## ACTIVITY
Go through the entries below and print each one exactly, leaving out pictures.

## EXERCISE MATERIALS

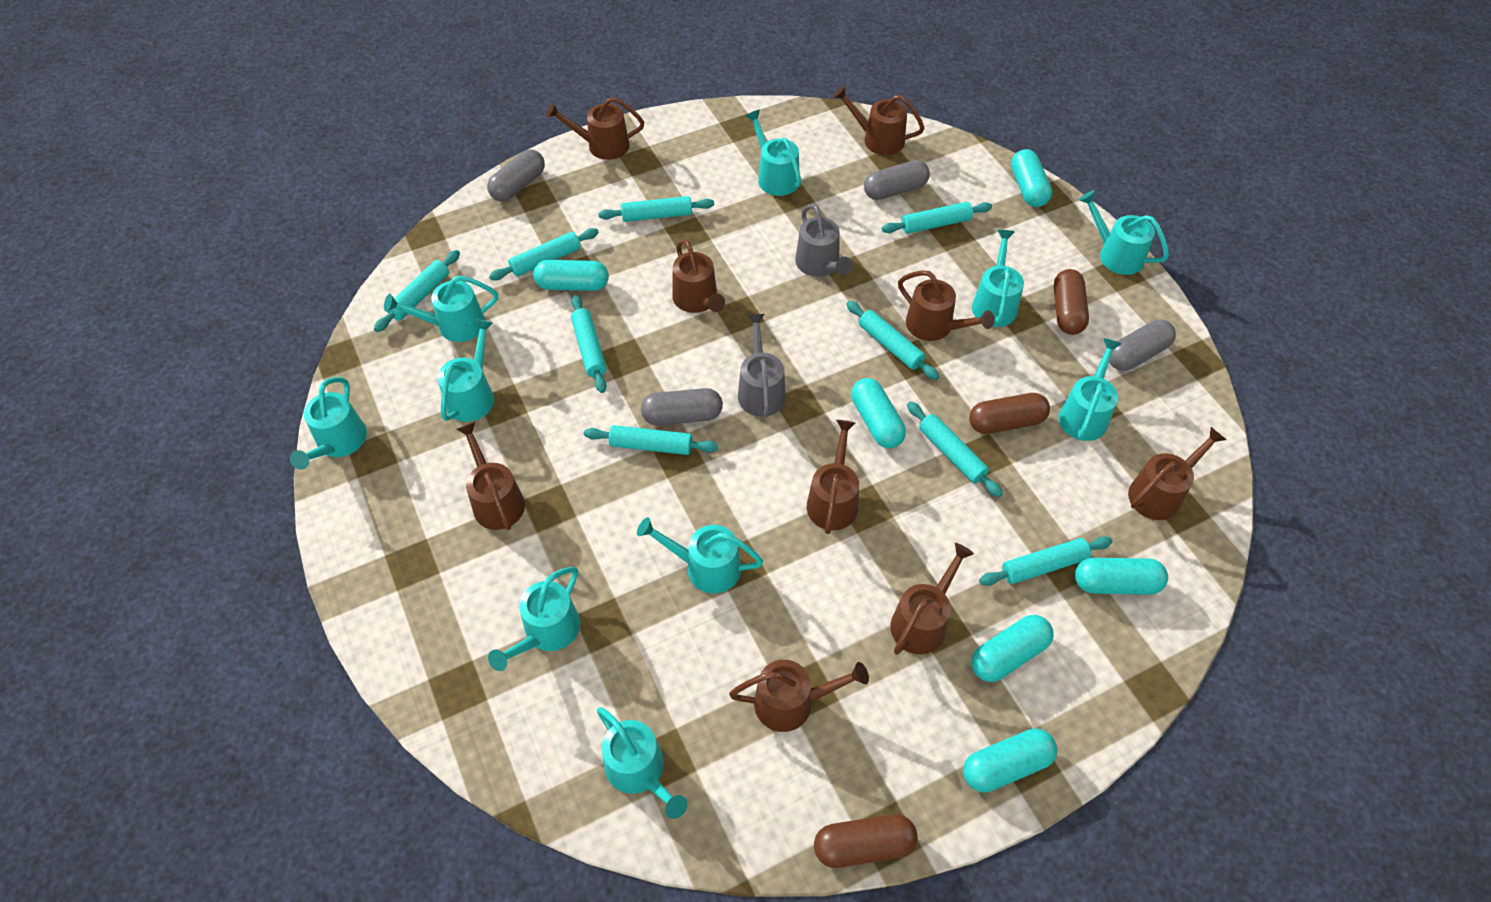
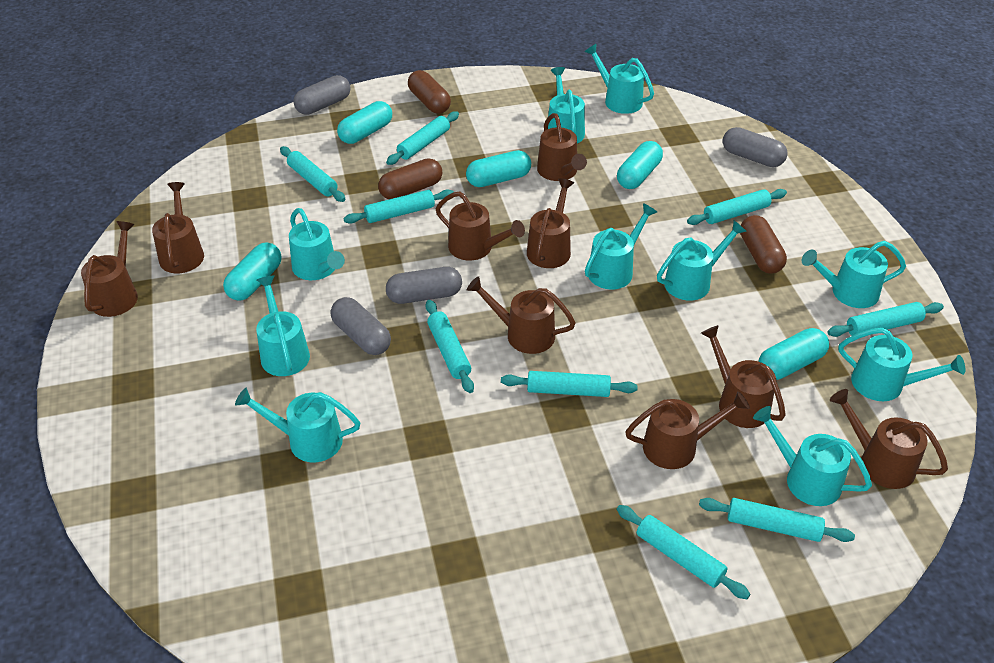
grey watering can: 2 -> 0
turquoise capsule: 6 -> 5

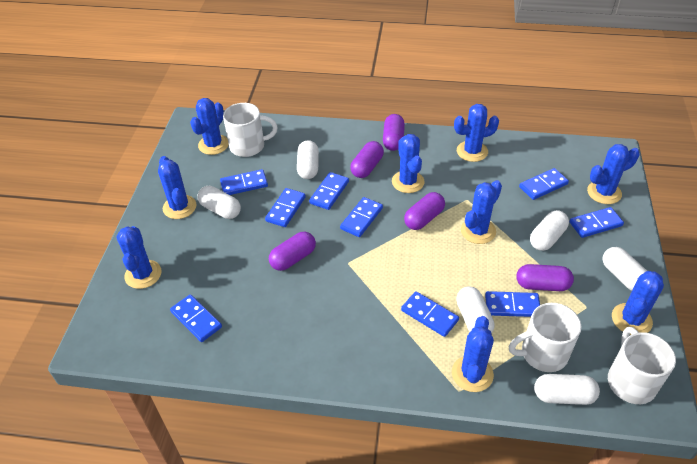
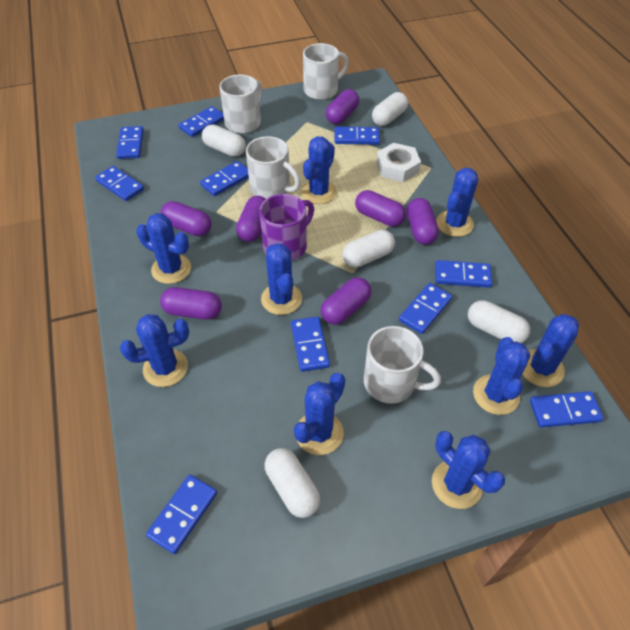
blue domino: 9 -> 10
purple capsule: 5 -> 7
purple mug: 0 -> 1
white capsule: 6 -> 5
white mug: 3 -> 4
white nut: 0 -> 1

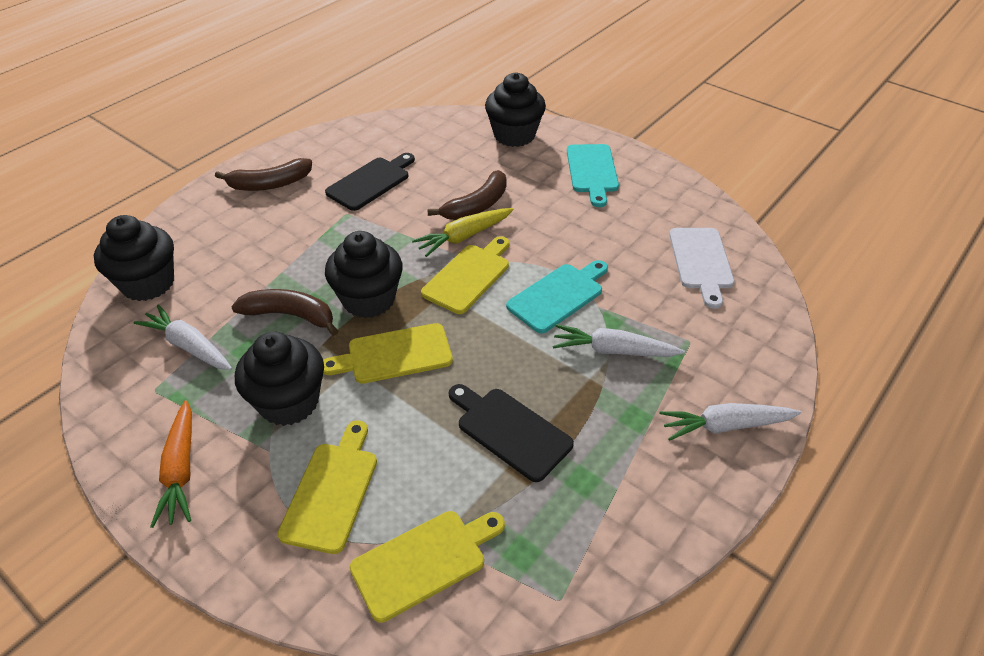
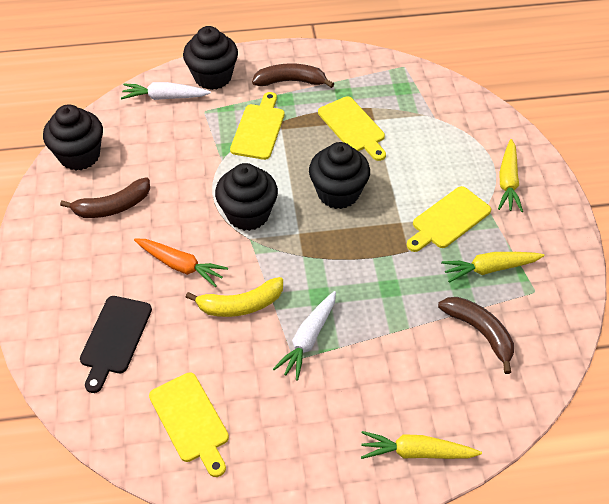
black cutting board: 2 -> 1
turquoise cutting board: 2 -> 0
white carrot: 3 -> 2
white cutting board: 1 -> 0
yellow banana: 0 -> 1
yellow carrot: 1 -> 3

## ANSWER BELOW
grey watering can: 2 -> 0
turquoise capsule: 6 -> 5

blue domino: 9 -> 10
purple capsule: 5 -> 7
purple mug: 0 -> 1
white capsule: 6 -> 5
white mug: 3 -> 4
white nut: 0 -> 1

black cutting board: 2 -> 1
turquoise cutting board: 2 -> 0
white carrot: 3 -> 2
white cutting board: 1 -> 0
yellow banana: 0 -> 1
yellow carrot: 1 -> 3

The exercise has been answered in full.